(Collected data entries)

= = = = = = =

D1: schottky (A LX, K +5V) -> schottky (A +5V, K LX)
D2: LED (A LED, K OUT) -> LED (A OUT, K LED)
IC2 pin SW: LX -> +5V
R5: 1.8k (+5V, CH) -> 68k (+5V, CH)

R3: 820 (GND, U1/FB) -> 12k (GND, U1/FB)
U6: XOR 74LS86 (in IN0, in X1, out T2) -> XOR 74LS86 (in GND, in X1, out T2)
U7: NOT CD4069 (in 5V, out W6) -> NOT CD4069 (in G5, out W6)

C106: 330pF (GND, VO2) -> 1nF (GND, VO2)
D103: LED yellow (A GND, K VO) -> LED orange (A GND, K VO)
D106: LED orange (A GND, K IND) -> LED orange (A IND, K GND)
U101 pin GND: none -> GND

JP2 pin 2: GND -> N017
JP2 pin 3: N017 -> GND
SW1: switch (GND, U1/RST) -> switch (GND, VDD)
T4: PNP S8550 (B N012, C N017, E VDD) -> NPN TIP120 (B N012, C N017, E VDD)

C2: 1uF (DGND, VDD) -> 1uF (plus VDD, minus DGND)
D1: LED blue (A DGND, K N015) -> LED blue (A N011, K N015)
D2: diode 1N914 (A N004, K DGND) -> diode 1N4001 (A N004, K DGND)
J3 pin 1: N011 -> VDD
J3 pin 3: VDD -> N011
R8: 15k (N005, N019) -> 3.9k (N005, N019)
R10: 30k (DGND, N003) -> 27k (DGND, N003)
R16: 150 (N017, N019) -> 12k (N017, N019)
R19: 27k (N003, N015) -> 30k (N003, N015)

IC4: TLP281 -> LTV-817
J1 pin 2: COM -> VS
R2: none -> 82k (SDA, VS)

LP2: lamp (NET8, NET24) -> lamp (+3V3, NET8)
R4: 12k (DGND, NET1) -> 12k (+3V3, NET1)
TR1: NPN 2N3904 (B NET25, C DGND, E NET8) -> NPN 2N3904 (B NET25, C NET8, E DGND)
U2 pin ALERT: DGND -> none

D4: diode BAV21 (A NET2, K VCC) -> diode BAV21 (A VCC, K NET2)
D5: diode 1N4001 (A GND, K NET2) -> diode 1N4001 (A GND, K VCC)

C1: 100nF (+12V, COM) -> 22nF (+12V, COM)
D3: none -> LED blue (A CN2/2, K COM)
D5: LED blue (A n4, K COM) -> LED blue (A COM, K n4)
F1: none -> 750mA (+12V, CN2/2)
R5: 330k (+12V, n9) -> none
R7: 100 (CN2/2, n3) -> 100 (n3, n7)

= = = = = = =

Exercise details: Once you reach the line with "D2: LED (A LED, K OUT) -> LED (A OUT, K LED)" in the data above, copy it and every line after it exactly, up to and including the line with "U6: XOR 74LS86".

Answer for this exercise:
D2: LED (A LED, K OUT) -> LED (A OUT, K LED)
IC2 pin SW: LX -> +5V
R5: 1.8k (+5V, CH) -> 68k (+5V, CH)

R3: 820 (GND, U1/FB) -> 12k (GND, U1/FB)
U6: XOR 74LS86 (in IN0, in X1, out T2) -> XOR 74LS86 (in GND, in X1, out T2)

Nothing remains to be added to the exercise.